- **How to complete this task**:
Below are lines of data; restate word for word those running from the line containing "desk: (627, 639) -> (427, 862), turned -42" to the line containing "desk: (634, 732) -> (280, 862), turned -30", inclusive, and no others.

- **Task material**:
::::
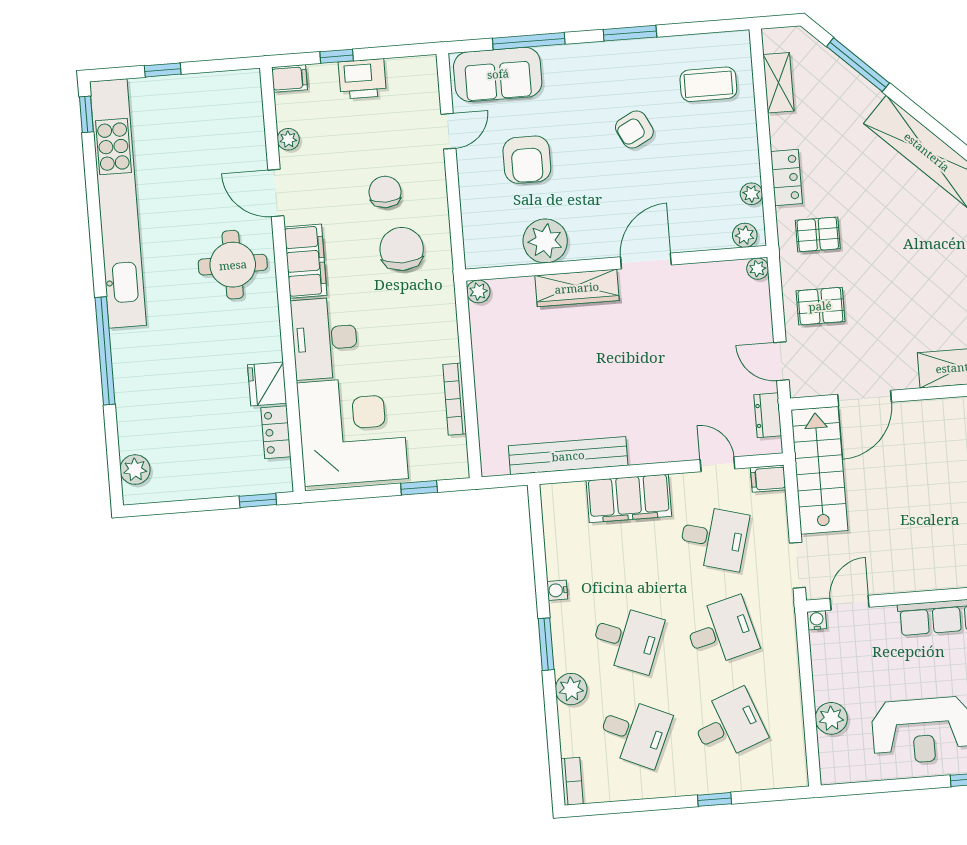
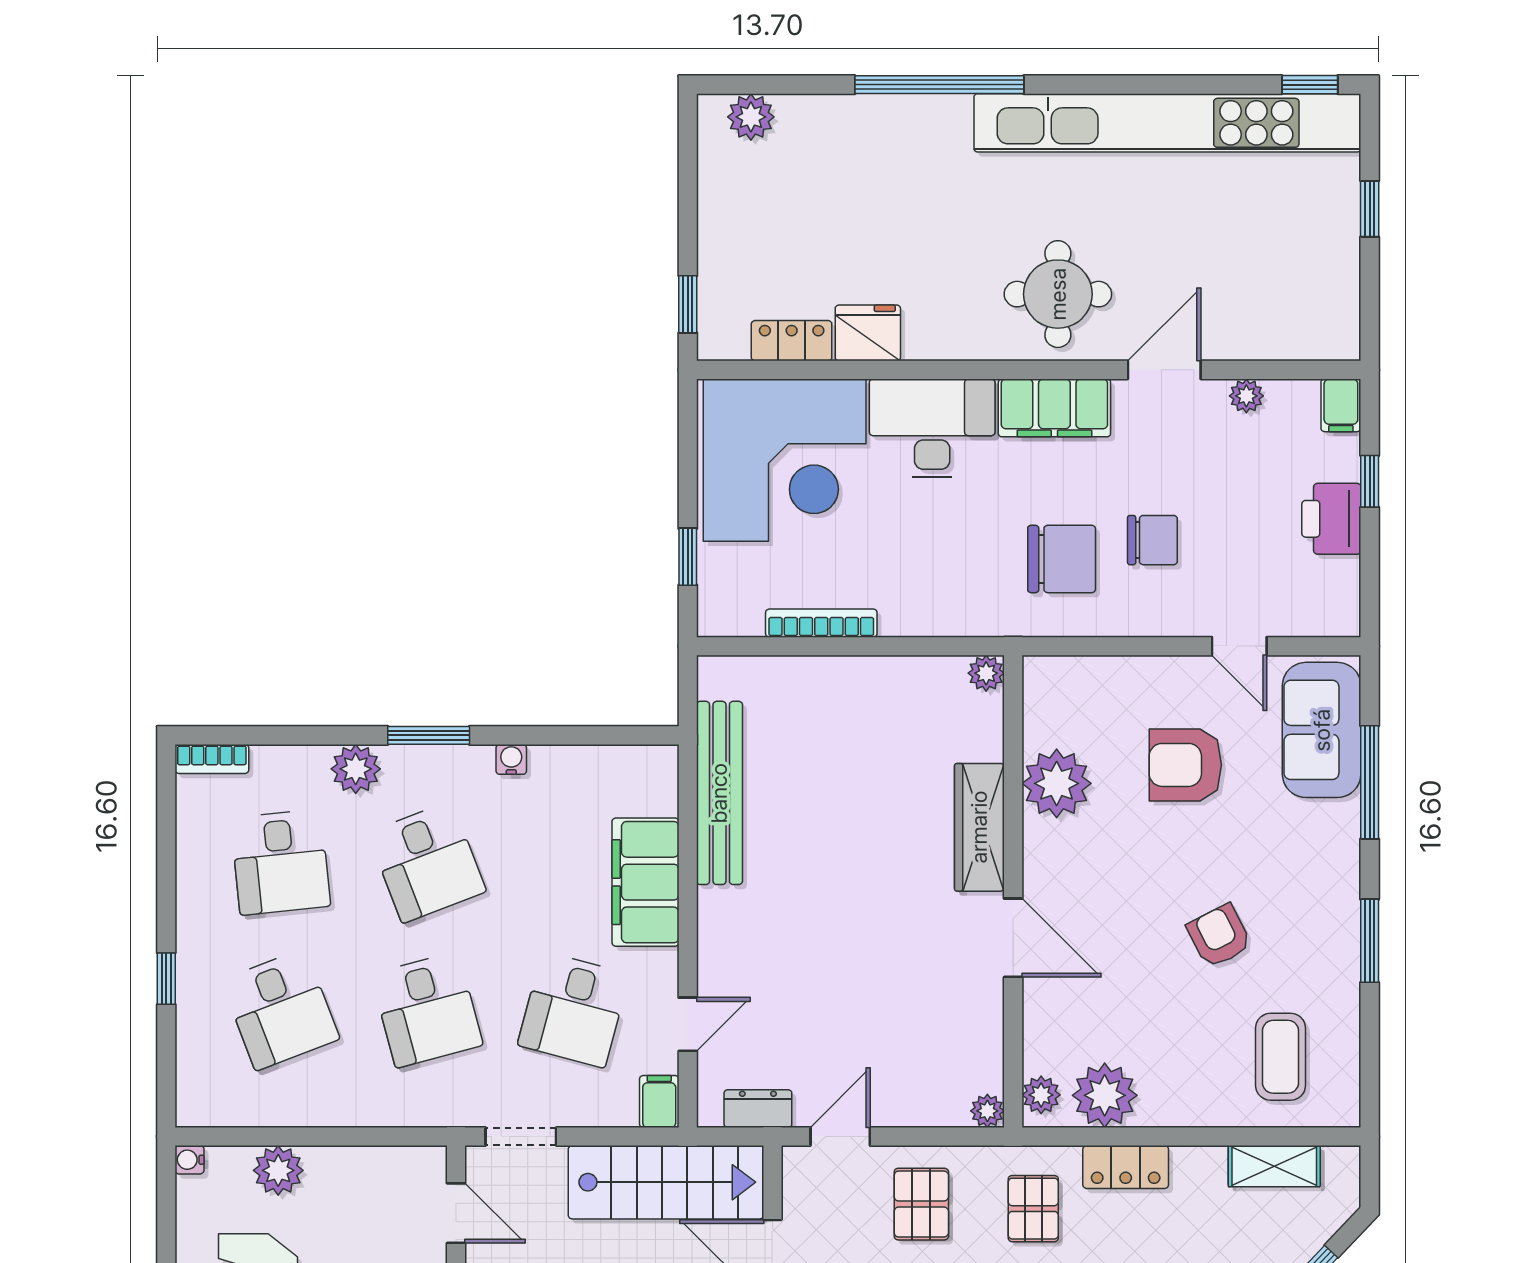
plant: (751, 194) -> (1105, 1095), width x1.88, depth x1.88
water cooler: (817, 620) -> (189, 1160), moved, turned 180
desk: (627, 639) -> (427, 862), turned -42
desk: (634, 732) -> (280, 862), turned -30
::::
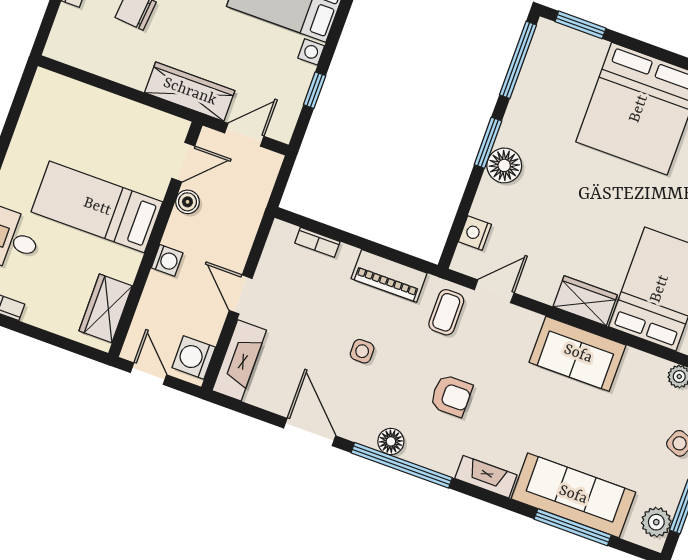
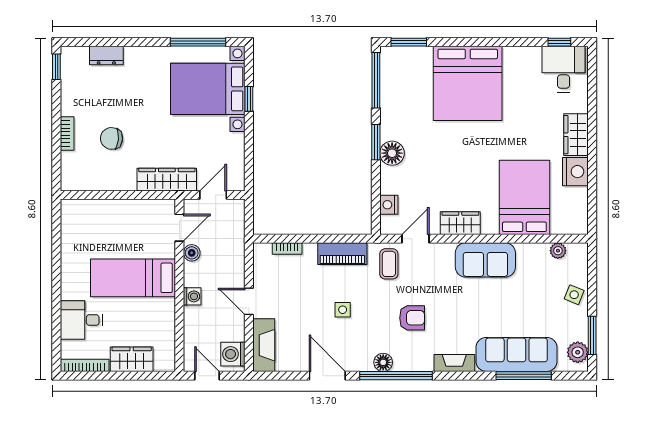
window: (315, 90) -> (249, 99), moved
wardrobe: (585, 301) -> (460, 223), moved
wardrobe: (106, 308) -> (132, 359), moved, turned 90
::::
- **Exercise answer**:
desk: (627, 639) -> (427, 862), turned -42
desk: (634, 732) -> (280, 862), turned -30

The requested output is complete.